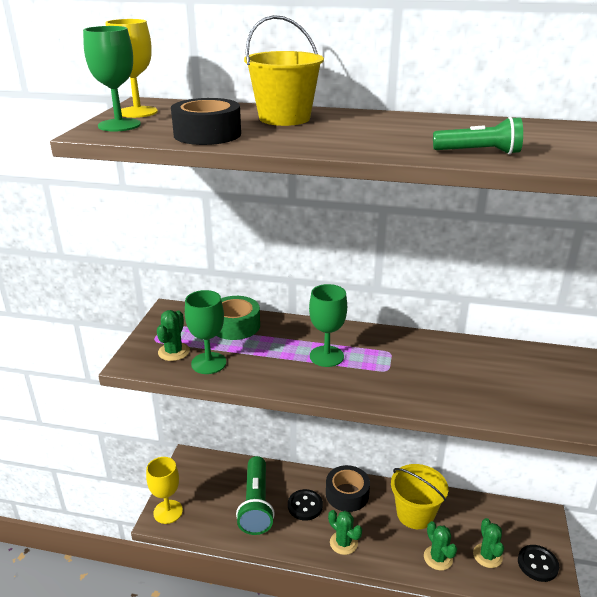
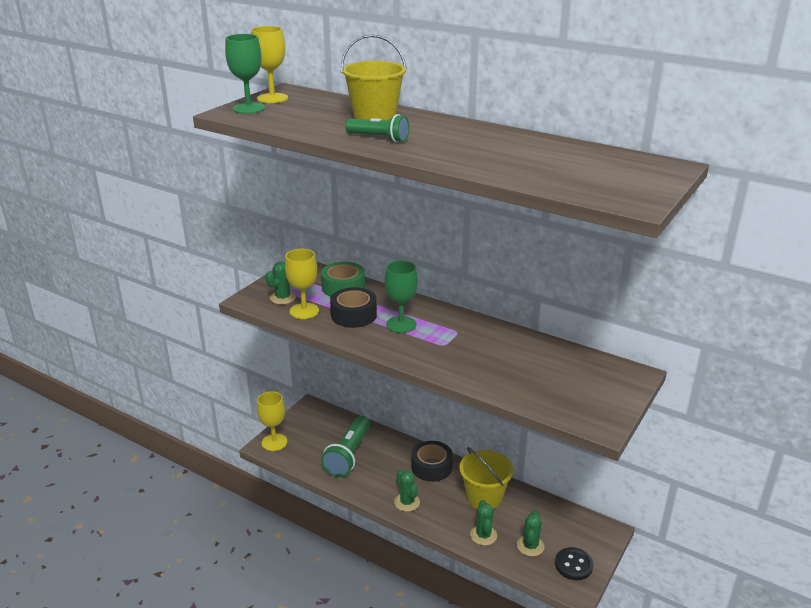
camera: 20 degrees right, 0 degrees up
black tape [171,98,241,145] -> black tape moved to [330,287,377,328]
green goblet [185,290,226,374] -> yellow goblet [285,249,319,319]
black button [288,489,323,521] -> none
green flashlight [433,117,523,154] -> green flashlight moved to [345,114,409,143]

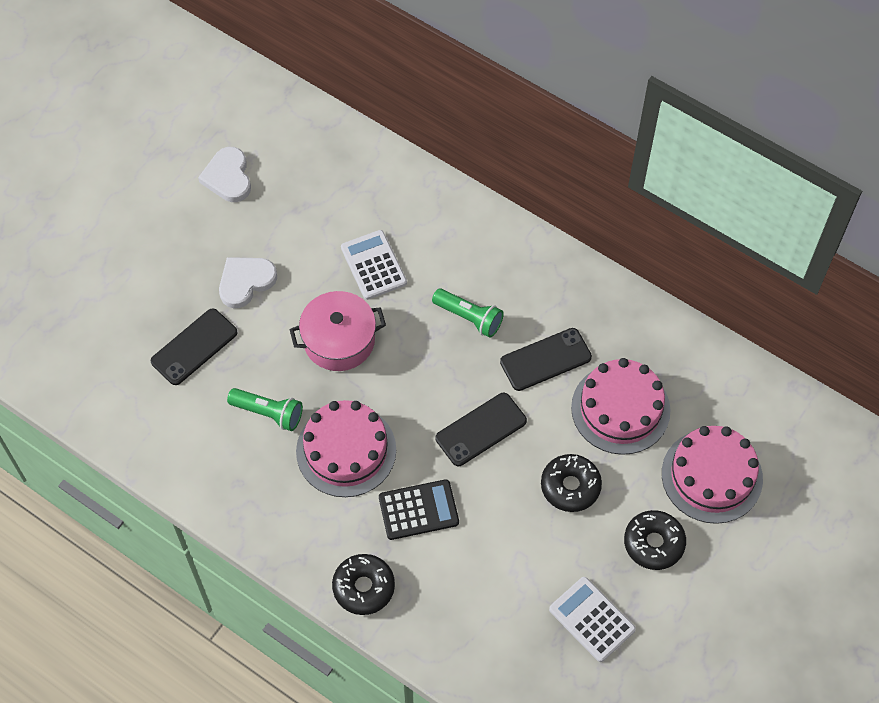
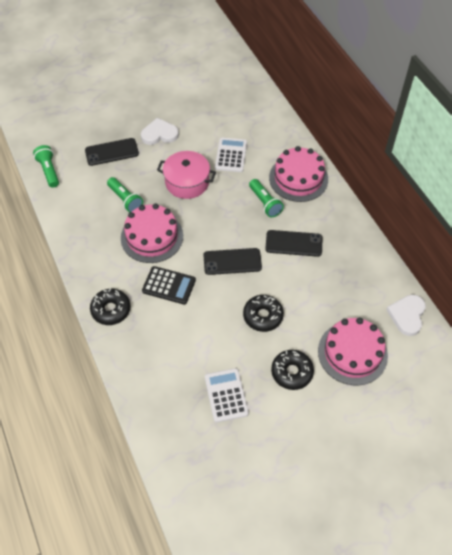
camera: 30 degrees right, 5 degrees down
white heart [198,147,251,202] -> white heart moved to [386,294,426,336]
pink cake [571,358,670,455] -> pink cake moved to [269,146,328,202]
none -> green flashlight [33,145,59,188]

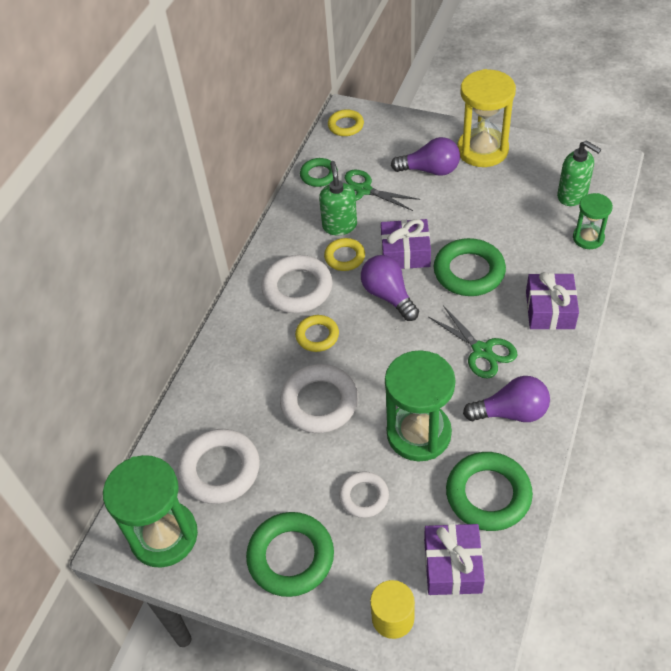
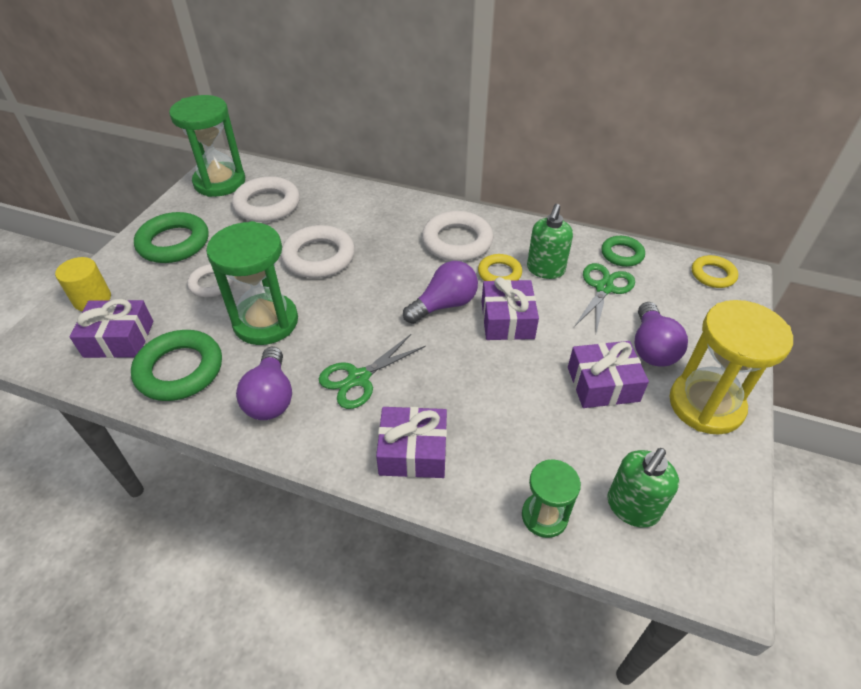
camera: 85 degrees right, 5 degrees down
yellow ring [295,315,339,352] -> none
green soap dispenser [319,161,357,235] -> green soap dispenser turned 120 degrees clockwise [527,204,573,279]
green ring [434,238,506,296] -> none
none -> purple gift [568,341,649,408]

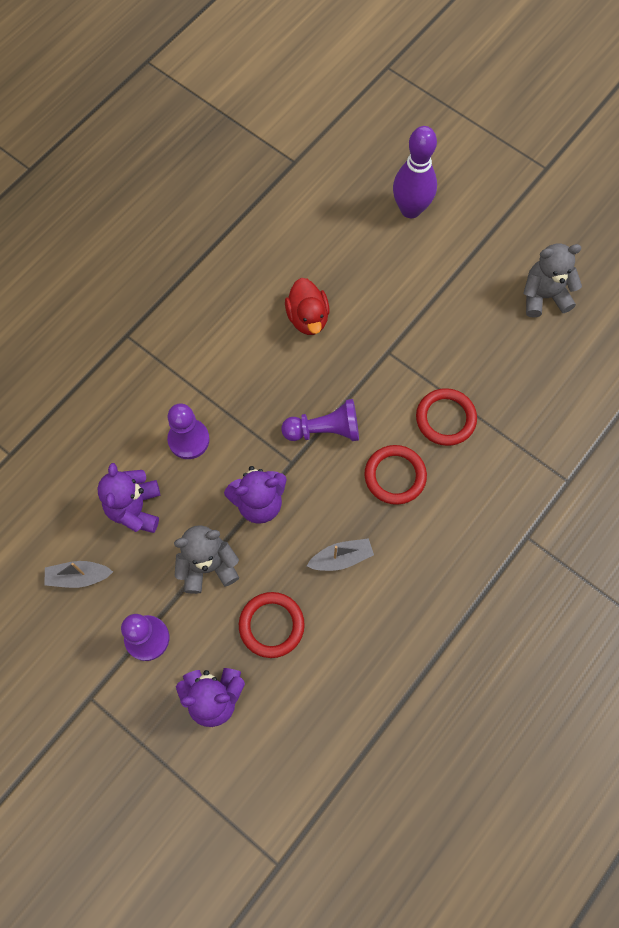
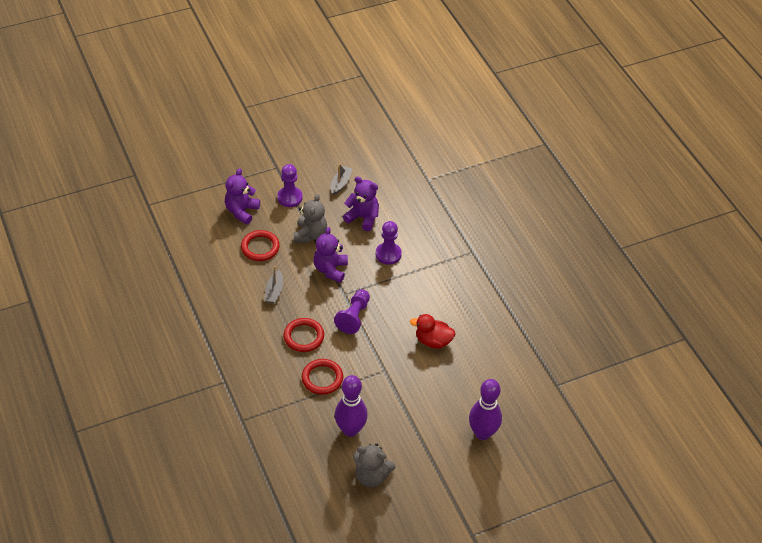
camera: 115 degrees right, 20 degrees down
grey teddy bear [523,243,582,318] -> grey teddy bear turned 90 degrees clockwise [353,443,396,488]
none -> purple bowling pin [335,375,368,437]

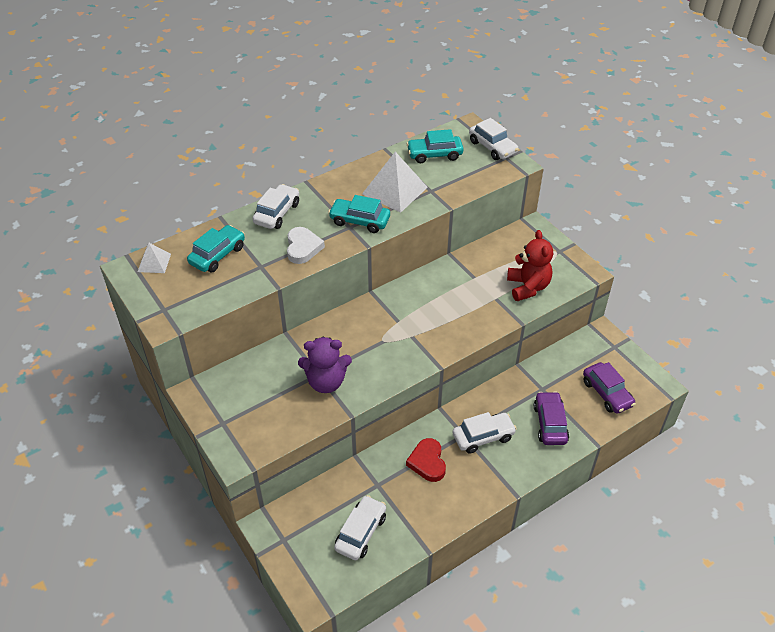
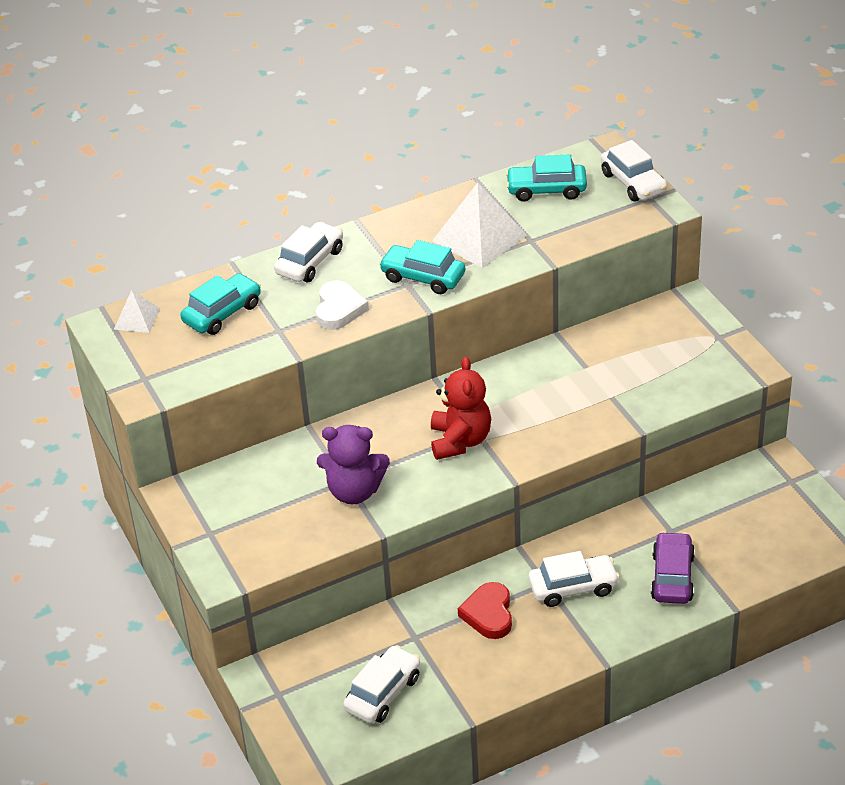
camera: 10 degrees right, 5 degrees down
red teddy bear [507,230,553,301] -> red teddy bear moved to [431,357,491,460]
purple car [583,362,636,414] -> none

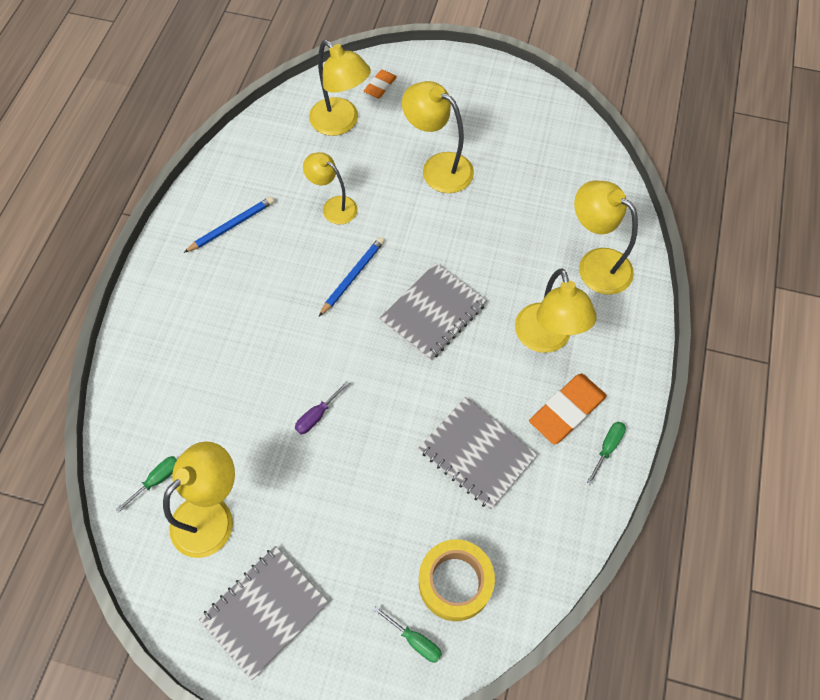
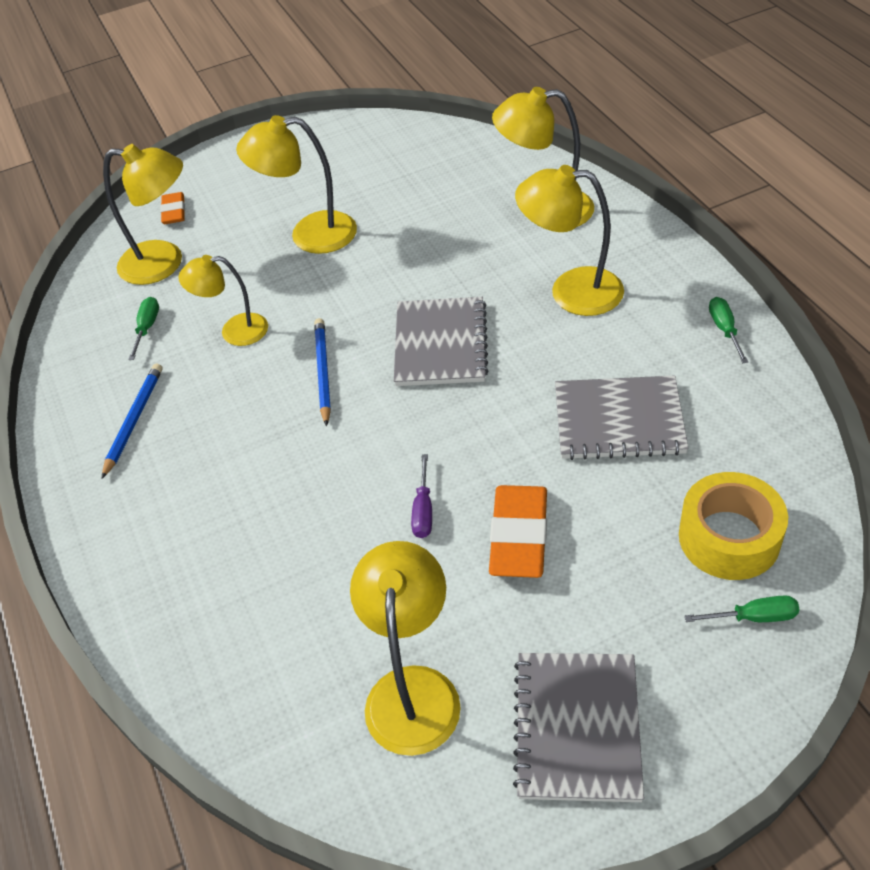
camera: 35 degrees left, 15 degrees down
green screwdriver [116,456,177,513] -> green screwdriver moved to [128,297,159,360]
yellow lamp [515,268,597,353] -> yellow lamp turned 150 degrees clockwise [515,165,624,316]
orange eraser [529,374,607,445] -> orange eraser moved to [489,485,547,578]

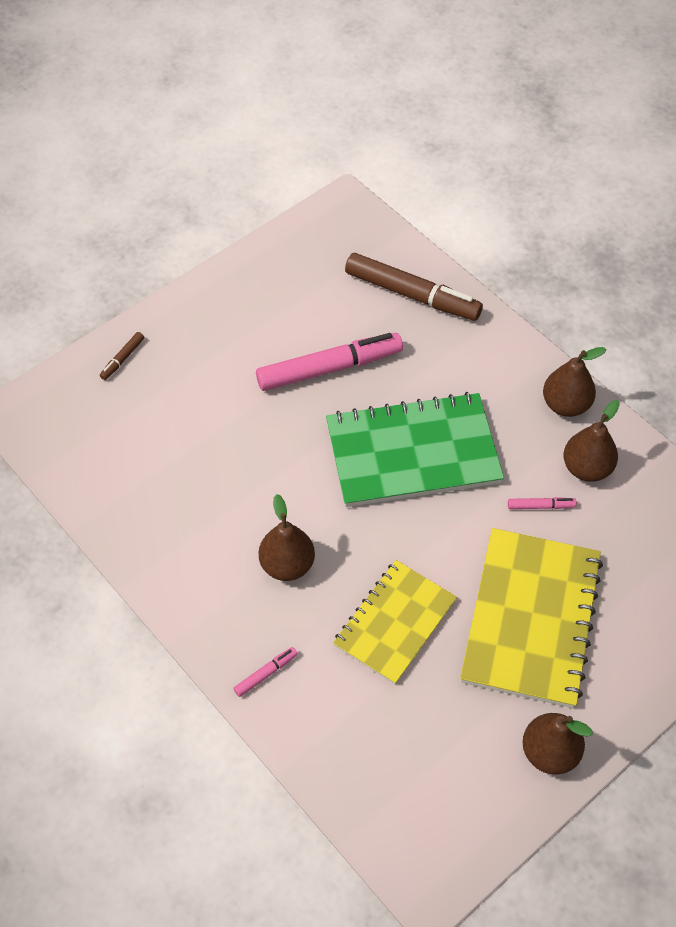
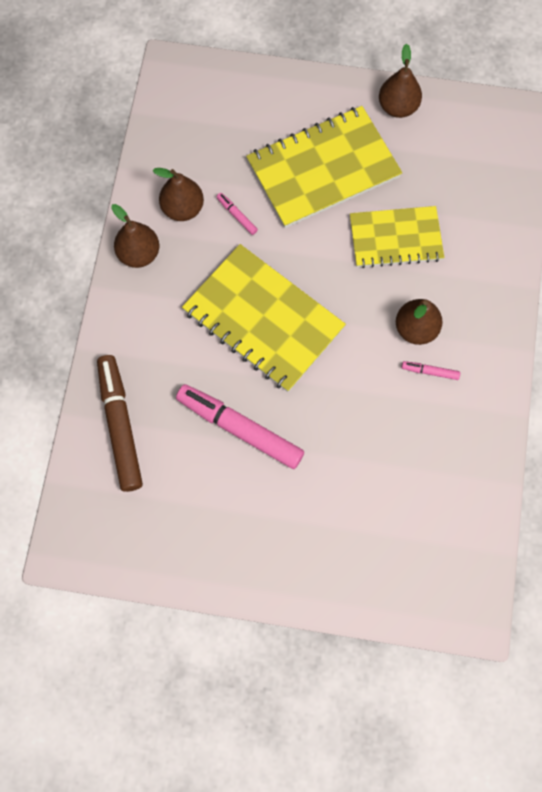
camera: 130 degrees left, 15 degrees up
brown marker [100,332,144,380] -> none
pink marker [233,647,298,697] -> pink marker moved to [402,361,460,380]
green notebook [326,392,504,507] -> yellow notebook [182,244,346,392]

□ □ □ □

■ Work instruction
What is needed is an exact retyping of the lines from the start of the data through the line with "white heart [198,147,251,202]", with both end lines kept and every picture left out.

■ Reply to the exercise
camera: 20 degrees right, 0 degrees up
black tape [171,98,241,145] -> black tape moved to [330,287,377,328]
green goblet [185,290,226,374] -> yellow goblet [285,249,319,319]
black button [288,489,323,521] -> none
green flashlight [433,117,523,154] -> green flashlight moved to [345,114,409,143]

camera: 30 degrees right, 5 degrees down
white heart [198,147,251,202] -> white heart moved to [386,294,426,336]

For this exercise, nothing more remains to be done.